[Stored data]
+ + + +

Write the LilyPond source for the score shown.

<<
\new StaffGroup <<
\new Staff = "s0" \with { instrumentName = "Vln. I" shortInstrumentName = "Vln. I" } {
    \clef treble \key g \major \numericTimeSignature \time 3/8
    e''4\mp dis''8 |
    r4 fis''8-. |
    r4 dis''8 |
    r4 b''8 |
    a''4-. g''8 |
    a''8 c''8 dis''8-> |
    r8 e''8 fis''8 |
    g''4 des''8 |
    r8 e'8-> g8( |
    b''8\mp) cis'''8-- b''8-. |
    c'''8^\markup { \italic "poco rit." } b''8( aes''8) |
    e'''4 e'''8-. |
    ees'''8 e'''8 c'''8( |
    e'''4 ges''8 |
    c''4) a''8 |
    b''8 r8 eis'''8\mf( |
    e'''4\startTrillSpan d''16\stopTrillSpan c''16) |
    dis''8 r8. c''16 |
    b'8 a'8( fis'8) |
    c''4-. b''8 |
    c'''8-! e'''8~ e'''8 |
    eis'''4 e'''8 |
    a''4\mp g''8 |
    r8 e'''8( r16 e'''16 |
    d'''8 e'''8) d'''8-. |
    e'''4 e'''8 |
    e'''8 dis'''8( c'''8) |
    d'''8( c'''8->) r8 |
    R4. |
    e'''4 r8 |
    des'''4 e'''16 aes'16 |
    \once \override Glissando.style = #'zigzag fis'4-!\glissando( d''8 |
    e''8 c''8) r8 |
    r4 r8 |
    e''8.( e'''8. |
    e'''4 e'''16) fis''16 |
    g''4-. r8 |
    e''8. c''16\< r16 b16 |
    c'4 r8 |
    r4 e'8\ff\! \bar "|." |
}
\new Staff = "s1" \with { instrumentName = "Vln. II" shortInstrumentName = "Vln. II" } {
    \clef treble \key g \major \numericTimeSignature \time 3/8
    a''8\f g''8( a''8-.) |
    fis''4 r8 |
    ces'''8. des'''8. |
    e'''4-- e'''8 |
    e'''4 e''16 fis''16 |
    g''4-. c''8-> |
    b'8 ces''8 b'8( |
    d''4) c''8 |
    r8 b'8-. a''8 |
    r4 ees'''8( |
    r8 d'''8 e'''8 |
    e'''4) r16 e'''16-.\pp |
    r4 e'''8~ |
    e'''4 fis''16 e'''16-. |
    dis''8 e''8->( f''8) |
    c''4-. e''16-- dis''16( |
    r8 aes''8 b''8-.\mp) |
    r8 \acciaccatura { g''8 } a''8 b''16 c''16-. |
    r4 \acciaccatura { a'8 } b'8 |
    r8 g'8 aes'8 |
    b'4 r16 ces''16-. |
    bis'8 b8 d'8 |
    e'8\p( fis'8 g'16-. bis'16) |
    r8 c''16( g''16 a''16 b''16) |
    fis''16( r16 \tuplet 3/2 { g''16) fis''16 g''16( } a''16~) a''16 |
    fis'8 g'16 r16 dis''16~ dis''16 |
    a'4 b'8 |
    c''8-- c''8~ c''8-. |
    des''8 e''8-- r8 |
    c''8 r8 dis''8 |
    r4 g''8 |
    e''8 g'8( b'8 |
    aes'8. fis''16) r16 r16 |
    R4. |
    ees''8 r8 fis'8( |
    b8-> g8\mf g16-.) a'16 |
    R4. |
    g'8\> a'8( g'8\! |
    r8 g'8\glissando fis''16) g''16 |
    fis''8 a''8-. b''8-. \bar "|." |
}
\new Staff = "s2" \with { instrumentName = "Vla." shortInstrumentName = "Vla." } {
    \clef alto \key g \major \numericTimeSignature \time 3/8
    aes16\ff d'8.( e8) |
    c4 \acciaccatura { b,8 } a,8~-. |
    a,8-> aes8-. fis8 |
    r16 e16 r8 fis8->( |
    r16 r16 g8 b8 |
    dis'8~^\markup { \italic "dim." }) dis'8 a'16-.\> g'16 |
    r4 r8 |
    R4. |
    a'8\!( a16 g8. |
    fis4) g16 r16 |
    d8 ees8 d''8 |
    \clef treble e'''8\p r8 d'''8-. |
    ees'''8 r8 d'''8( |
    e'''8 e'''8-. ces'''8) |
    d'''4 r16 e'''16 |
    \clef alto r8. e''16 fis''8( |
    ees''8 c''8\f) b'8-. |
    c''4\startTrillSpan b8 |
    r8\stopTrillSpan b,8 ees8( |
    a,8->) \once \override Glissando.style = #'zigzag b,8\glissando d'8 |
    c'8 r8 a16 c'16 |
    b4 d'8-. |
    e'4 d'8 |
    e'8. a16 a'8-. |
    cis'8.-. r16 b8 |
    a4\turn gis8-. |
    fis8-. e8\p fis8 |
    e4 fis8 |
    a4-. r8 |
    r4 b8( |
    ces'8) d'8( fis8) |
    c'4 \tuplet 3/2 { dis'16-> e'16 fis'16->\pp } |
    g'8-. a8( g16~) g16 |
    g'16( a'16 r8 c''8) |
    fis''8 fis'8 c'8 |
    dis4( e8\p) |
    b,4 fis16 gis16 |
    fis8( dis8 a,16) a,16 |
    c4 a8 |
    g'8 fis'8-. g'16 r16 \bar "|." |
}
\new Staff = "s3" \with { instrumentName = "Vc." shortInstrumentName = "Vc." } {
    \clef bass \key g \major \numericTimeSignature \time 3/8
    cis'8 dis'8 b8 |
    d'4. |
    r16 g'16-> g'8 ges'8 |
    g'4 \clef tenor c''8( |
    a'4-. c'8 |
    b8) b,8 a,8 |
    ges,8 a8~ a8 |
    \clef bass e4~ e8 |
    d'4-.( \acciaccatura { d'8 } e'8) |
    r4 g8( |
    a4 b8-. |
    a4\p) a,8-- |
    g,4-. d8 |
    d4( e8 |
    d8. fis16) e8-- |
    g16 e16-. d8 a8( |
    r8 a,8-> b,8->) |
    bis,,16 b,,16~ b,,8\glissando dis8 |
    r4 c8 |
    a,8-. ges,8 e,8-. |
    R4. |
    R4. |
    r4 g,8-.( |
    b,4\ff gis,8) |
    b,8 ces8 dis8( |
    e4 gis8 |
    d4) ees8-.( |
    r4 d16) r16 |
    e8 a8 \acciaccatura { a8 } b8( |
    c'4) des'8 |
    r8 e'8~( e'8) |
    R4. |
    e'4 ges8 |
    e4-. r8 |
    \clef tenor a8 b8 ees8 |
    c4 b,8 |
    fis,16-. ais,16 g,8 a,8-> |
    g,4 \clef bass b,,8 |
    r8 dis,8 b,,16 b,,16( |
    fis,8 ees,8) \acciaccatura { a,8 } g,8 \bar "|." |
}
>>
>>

+ + + +

## Stated goal
Return every line in the records that contains the string "with".

## Problem solution
\new Staff = "s0" \with { instrumentName = "Vln. I" shortInstrumentName = "Vln. I" } {
\new Staff = "s1" \with { instrumentName = "Vln. II" shortInstrumentName = "Vln. II" } {
\new Staff = "s2" \with { instrumentName = "Vla." shortInstrumentName = "Vla." } {
\new Staff = "s3" \with { instrumentName = "Vc." shortInstrumentName = "Vc." } {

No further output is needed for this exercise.